• [Problem description] In the copy, keep every line below as it is and leave out the pictures.

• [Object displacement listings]
•••••
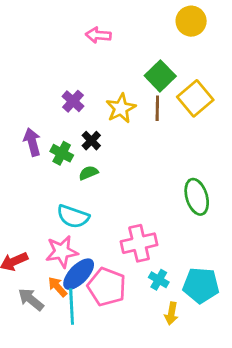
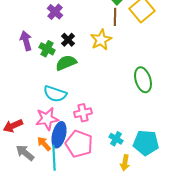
yellow star: (121, 108) -> (101, 40), moved
green semicircle: (88, 173) -> (66, 63), size x1.5
pink cross: (139, 243) -> (83, 113), moved, size x0.7
blue ellipse: (79, 274) -> (59, 135), turned -30

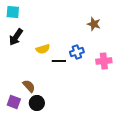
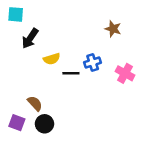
black arrow: (16, 37) -> (30, 38), moved
pink cross: (104, 61) -> (125, 73), turned 35

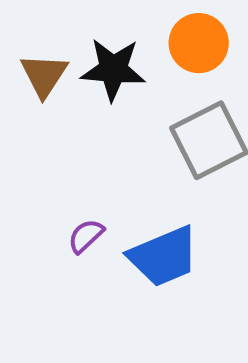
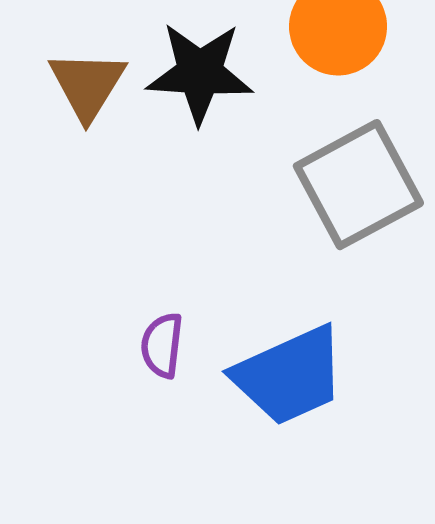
purple semicircle: (86, 236) -> (162, 345), turned -39

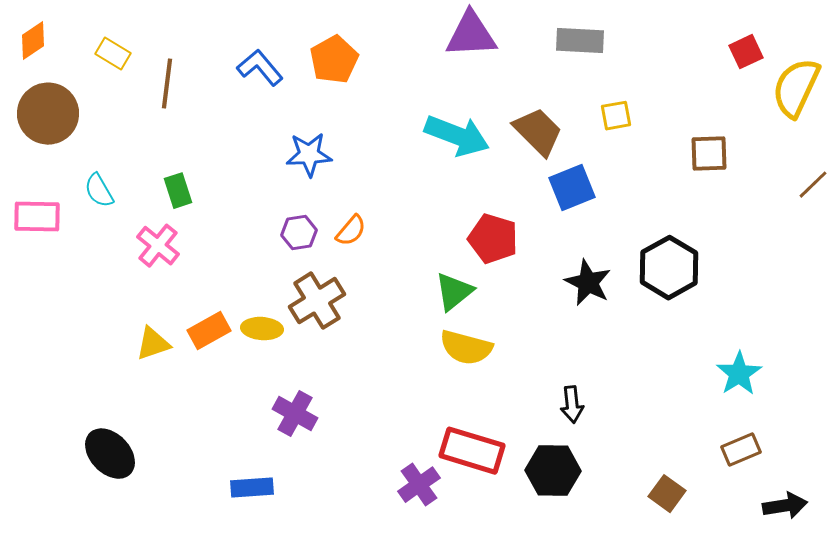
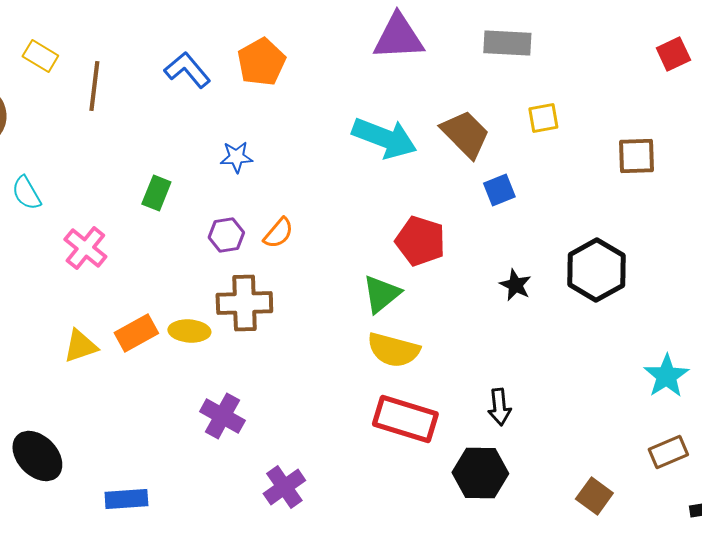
blue star: (309, 155) -> (236, 157), size x0.7
blue square: (572, 188) -> (499, 190), size x0.7
green rectangle: (178, 191) -> (156, 193), moved, turned 40
black star: (588, 283) -> (515, 285), size x0.7
brown cross: (317, 301) -> (244, 303), turned 30
red rectangle: (472, 451) -> (405, 419), moved
purple cross: (419, 485) -> (284, 487), moved
blue rectangle: (252, 488) -> (126, 499), moved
•••••
• [Result]
yellow star: (121, 108) -> (101, 40), moved
green semicircle: (88, 173) -> (66, 63), size x1.5
pink cross: (139, 243) -> (83, 113), moved, size x0.7
blue ellipse: (79, 274) -> (59, 135), turned -30

black arrow: (16, 37) -> (30, 38), moved
pink cross: (104, 61) -> (125, 73), turned 35

purple semicircle: (86, 236) -> (162, 345), turned -39

blue star: (309, 155) -> (236, 157), size x0.7
blue square: (572, 188) -> (499, 190), size x0.7
green rectangle: (178, 191) -> (156, 193), moved, turned 40
black star: (588, 283) -> (515, 285), size x0.7
brown cross: (317, 301) -> (244, 303), turned 30
red rectangle: (472, 451) -> (405, 419), moved
purple cross: (419, 485) -> (284, 487), moved
blue rectangle: (252, 488) -> (126, 499), moved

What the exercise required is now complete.